Image comparison data

- - -

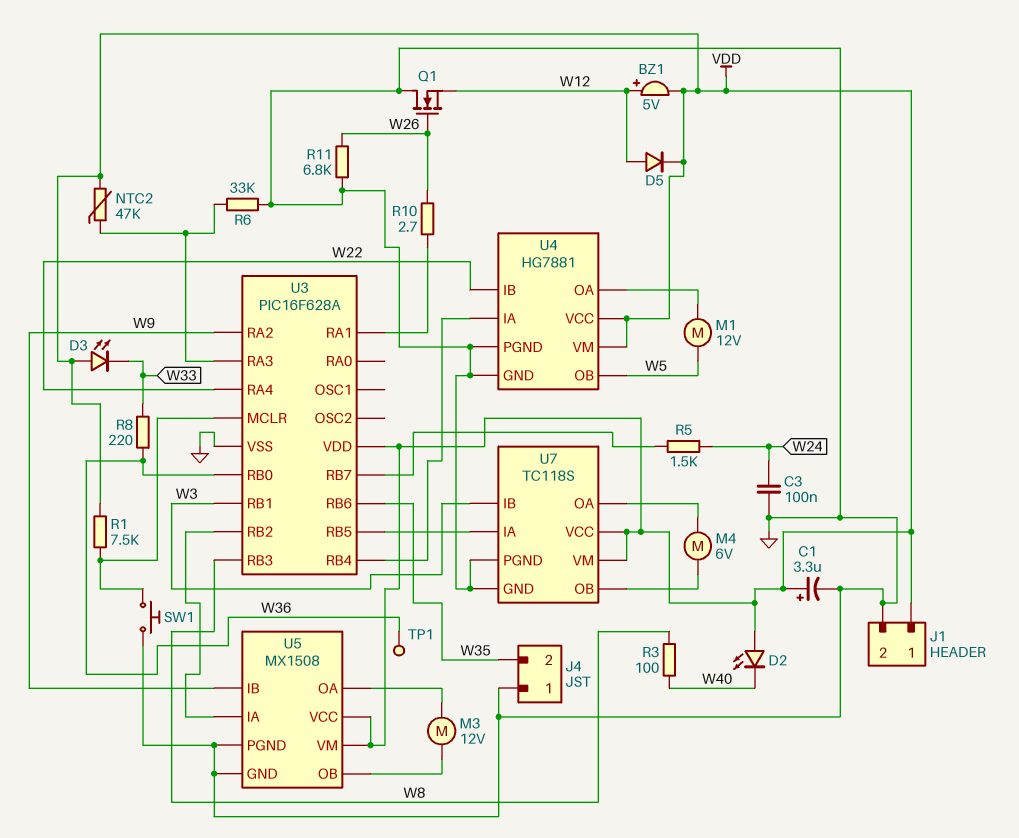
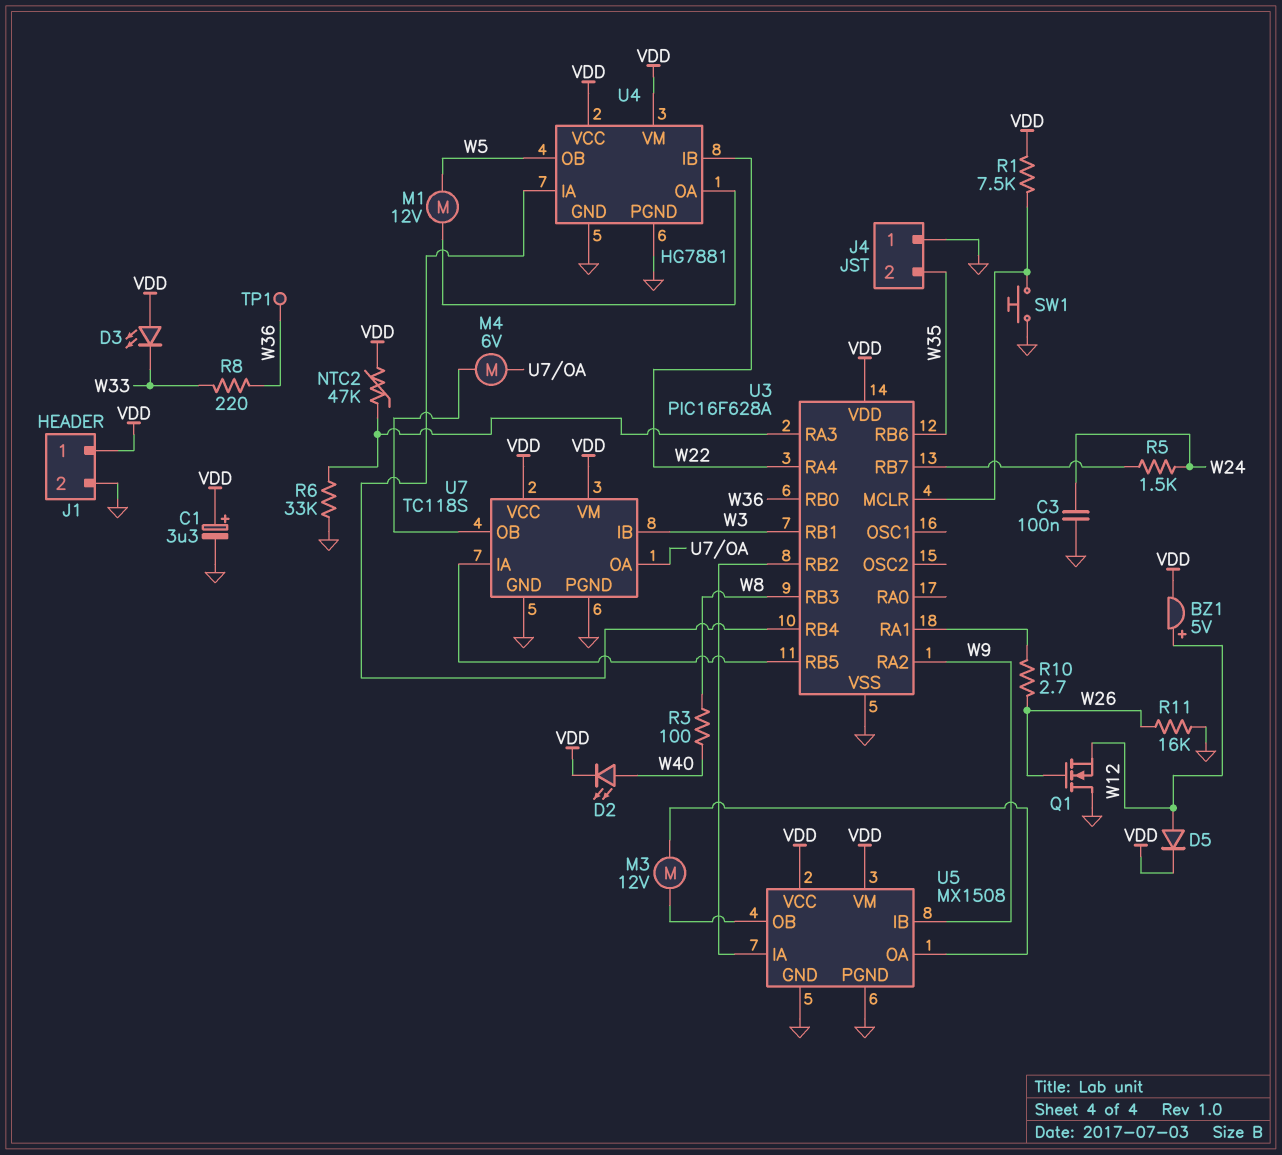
D2: LED (A VDD, K W40) -> LED (A W40, K VDD)
R11: 6.8k (GND, W26) -> 16k (GND, W26)

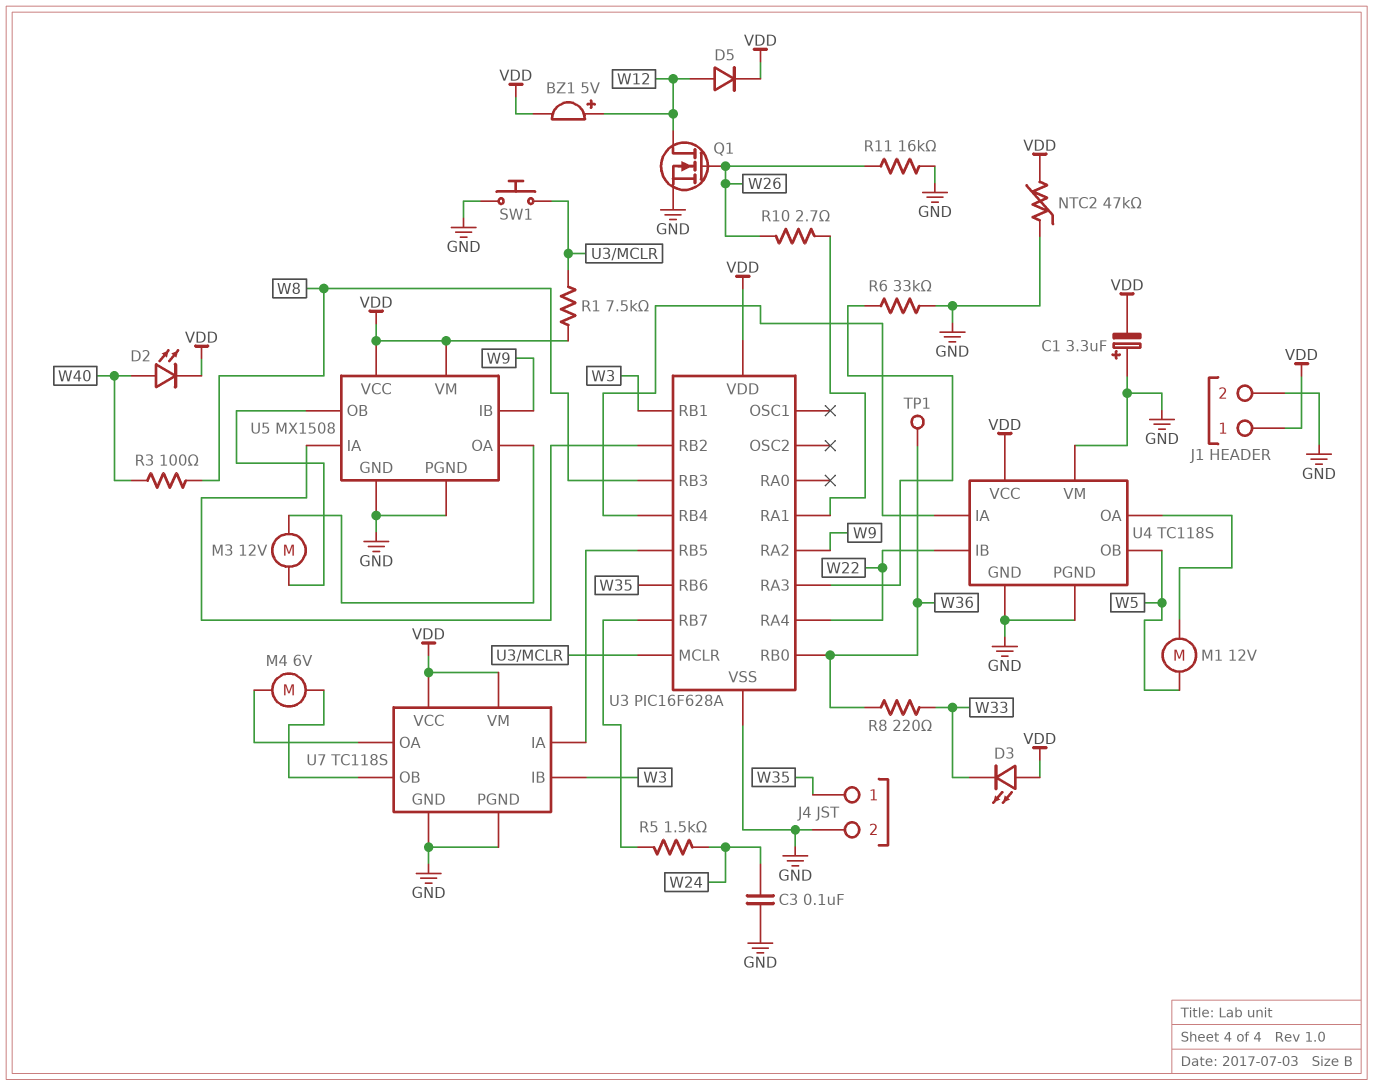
C1: 3.3uF (plus VDD, minus GND) -> 3.3uF (plus GND, minus VDD)
J4 pin 1: GND -> W35
J4 pin 2: W35 -> GND
NTC2: 47k (U3/RA3, VDD) -> 47k (GND, VDD)
Q1: NMOS (G W26, D GND, S W12) -> NMOS (G W26, D W12, S GND)
U4: HG7881 -> TC118S
U4 pin VM: VDD -> GND

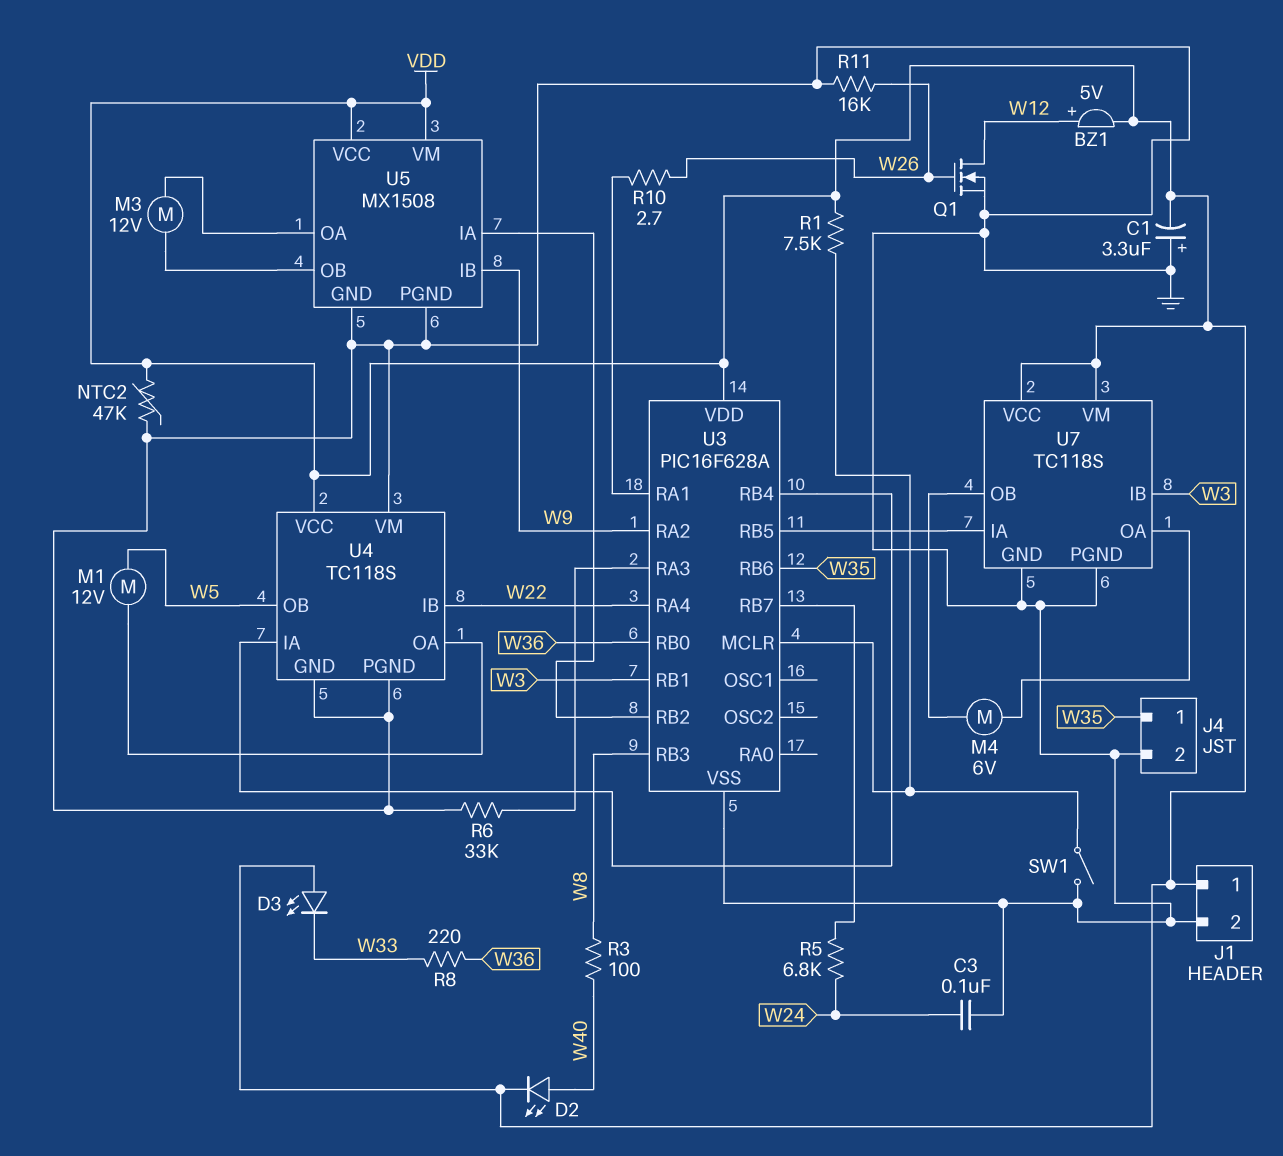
D5: diode (A W12, K VDD) -> none
R5: 1.5k (U3/RB7, W24) -> 6.8k (U3/RB7, W24)
SW1: button (GND, U3/MCLR) -> switch (GND, U3/MCLR)
TP1: test point (W36) -> none

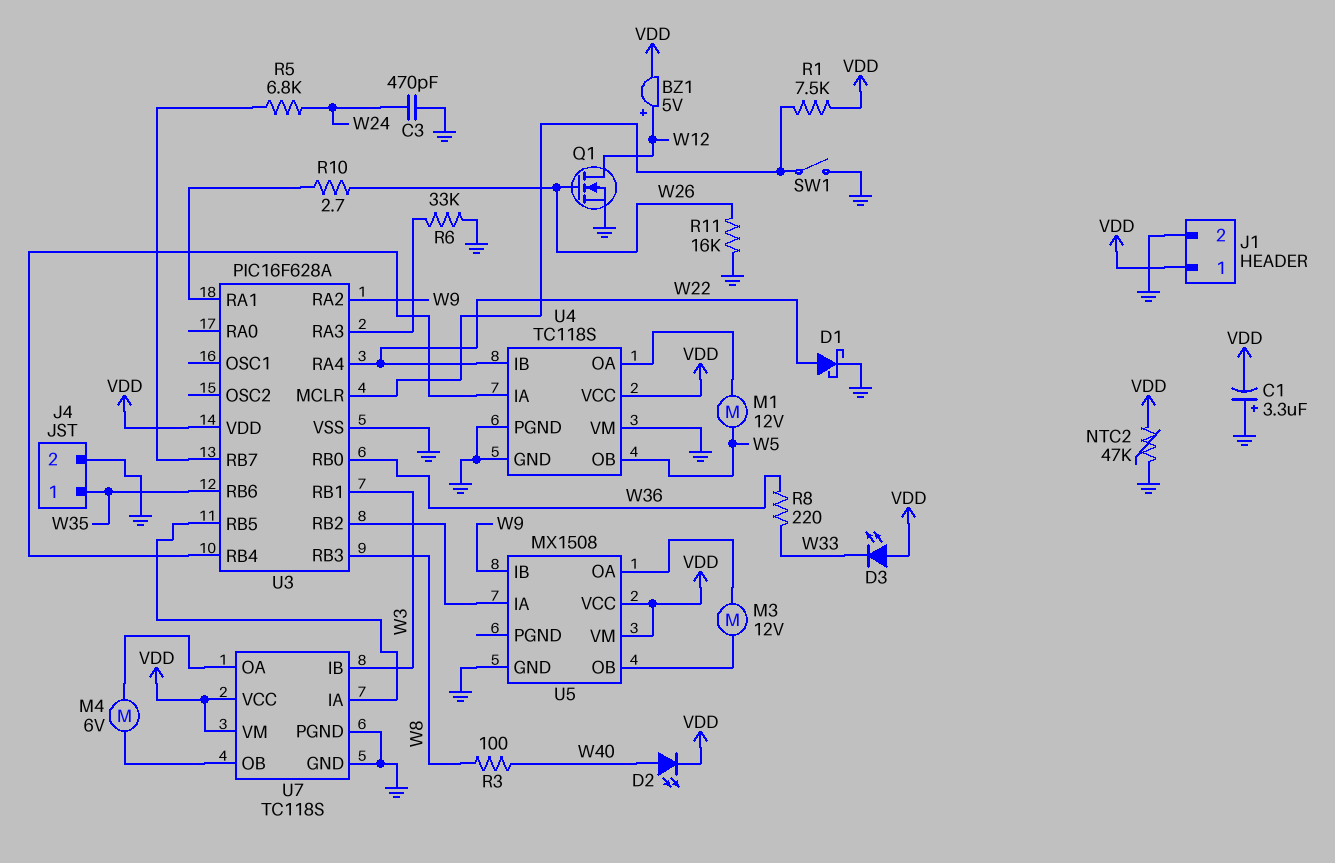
C3: 100nF (GND, W24) -> 470pF (GND, W24)
D1: none -> schottky (A W22, K GND)
U5 pin PGND: GND -> none

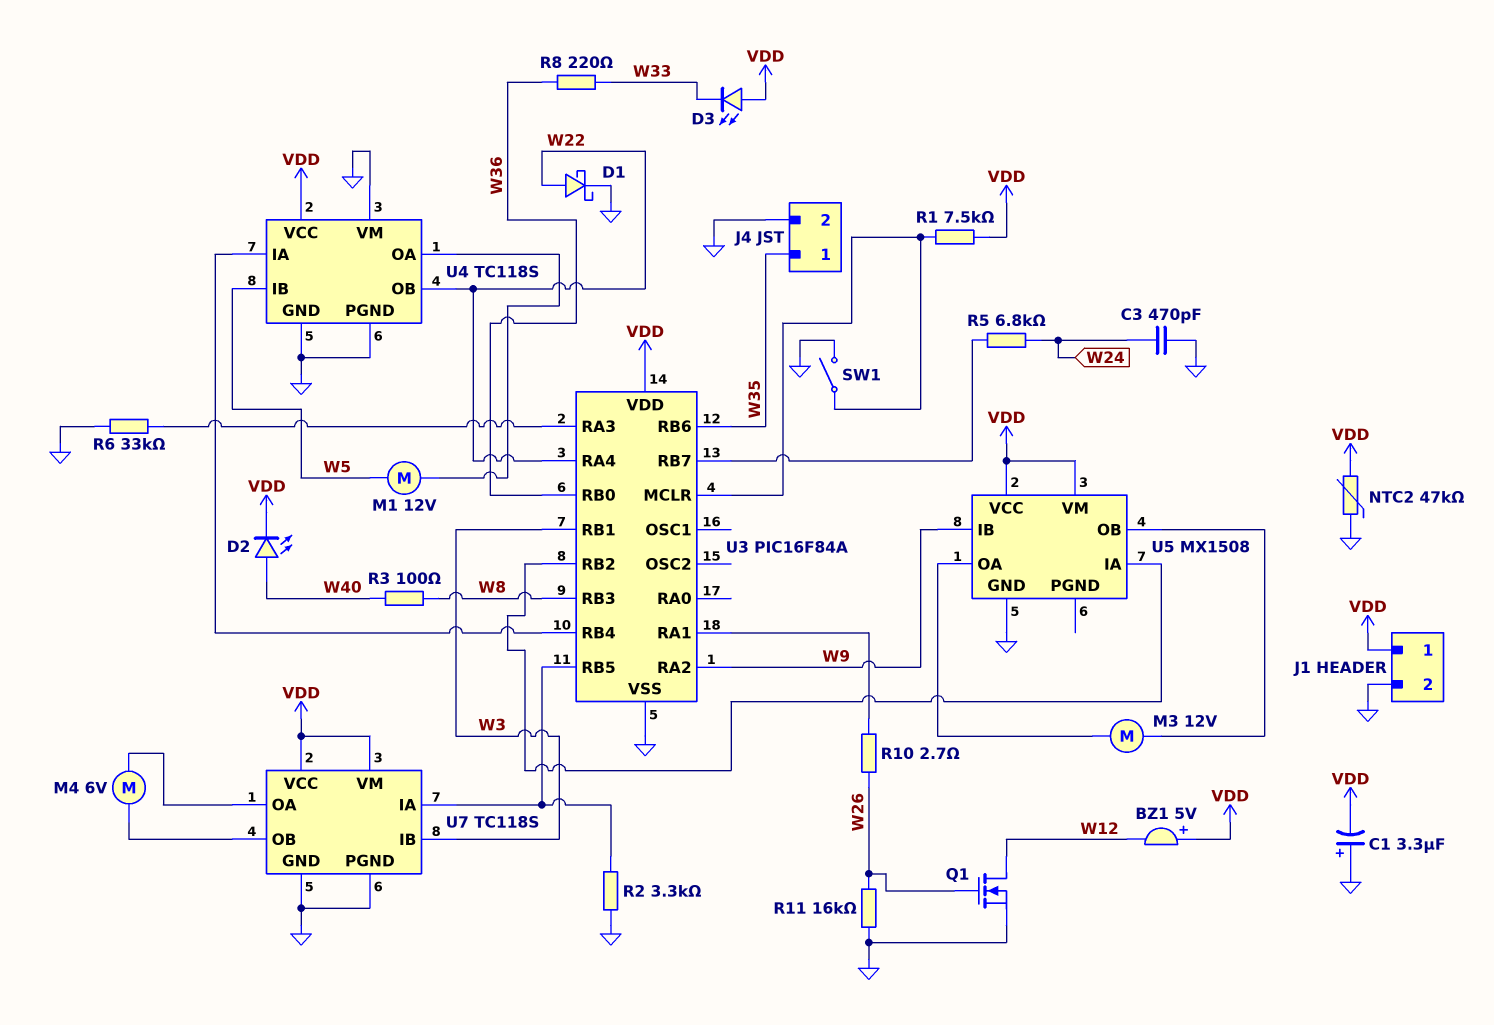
BZ1: buzzer 5V (plus W12, minus VDD) -> buzzer 5V (plus VDD, minus W12)
R2: none -> 3.3k (GND, U3/RB5)
U3: PIC16F628A -> PIC16F84A
U4 pin IB: W22 -> W5
U4 pin OB: W5 -> W22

- - -

WORK TASK
Make an exact copy of each line, beginning at the one containing "R2: none -> 3.3k (GND, U3/RB5)" and ending with the last line of the data, and of no other line.

PROBLEM SOLUTION
R2: none -> 3.3k (GND, U3/RB5)
U3: PIC16F628A -> PIC16F84A
U4 pin IB: W22 -> W5
U4 pin OB: W5 -> W22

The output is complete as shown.